### About this exercise
Check every line below for the word "plate" and copy the ones that have it.

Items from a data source
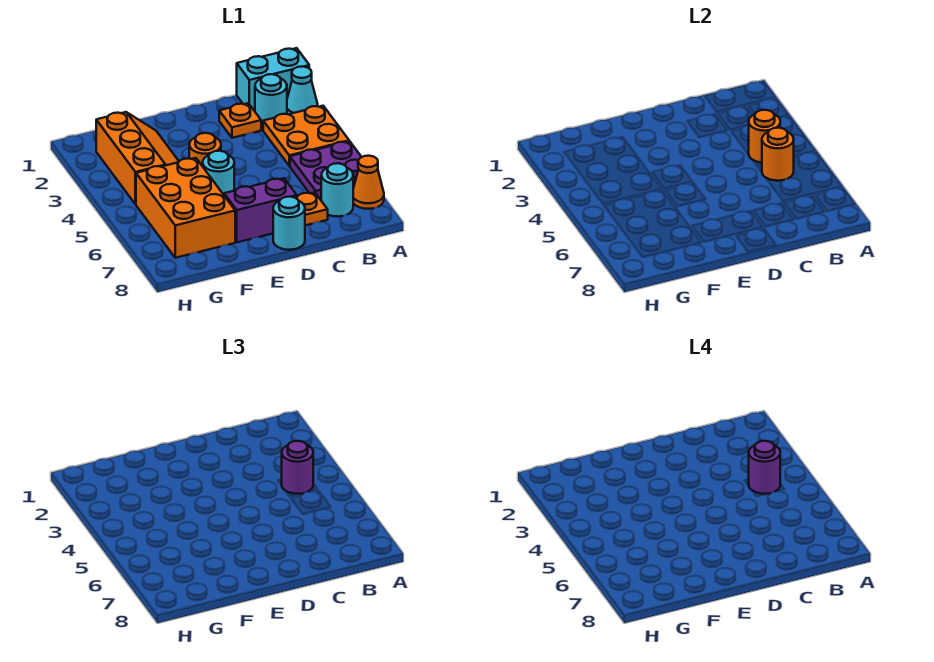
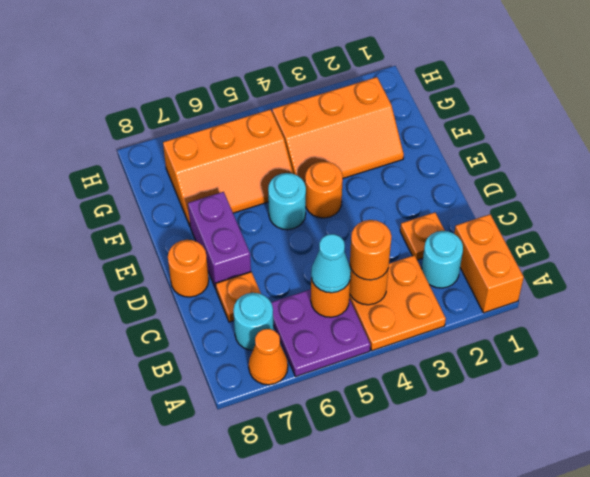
cyan brick A1:B1 level 1 -> orange brick A1:B1 level 1
cyan cone A2 level 1 -> cyan cone B5 level 3
purple round brick B4 level 3 -> orange round brick B4 level 3
purple round brick B4 level 4 -> none
cyan round brick D8 level 1 -> orange round brick D8 level 1
orange brick F5:G7 level 1 -> orange slope F5:G7 level 1 top G

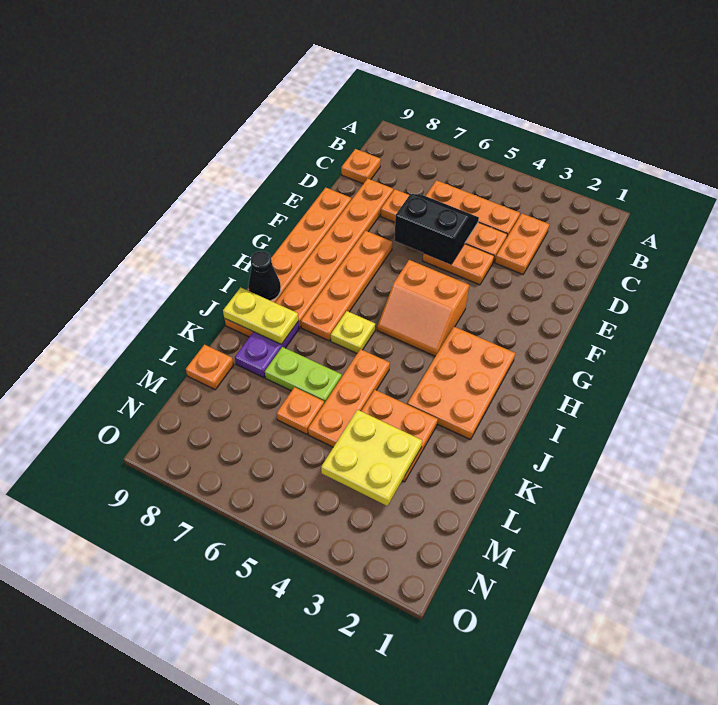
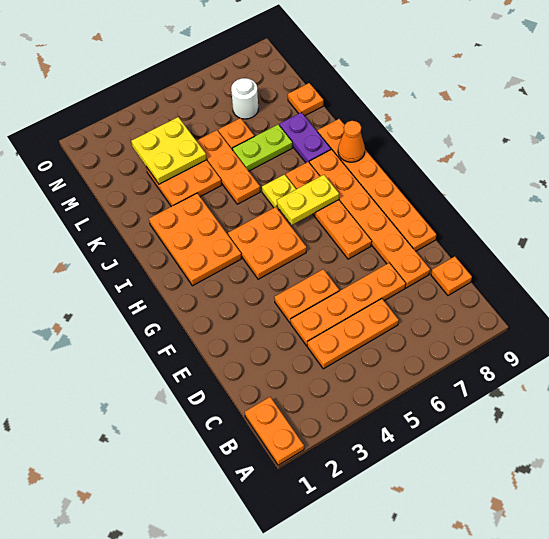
orange plate C3:D3 level 1 -> orange plate A1:B1 level 1
black slope D5:E6 level 2 top E -> none
orange slope G4:H5 level 1 top G -> orange plate G4:H5 level 1
black cone I9 level 2 -> orange cone I9 level 2
yellow plate J8:J9 level 2 -> yellow plate H6:H7 level 2
none -> white round brick M7 level 1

### Answer box
orange plate C3:D3 level 1 -> orange plate A1:B1 level 1
orange slope G4:H5 level 1 top G -> orange plate G4:H5 level 1
yellow plate J8:J9 level 2 -> yellow plate H6:H7 level 2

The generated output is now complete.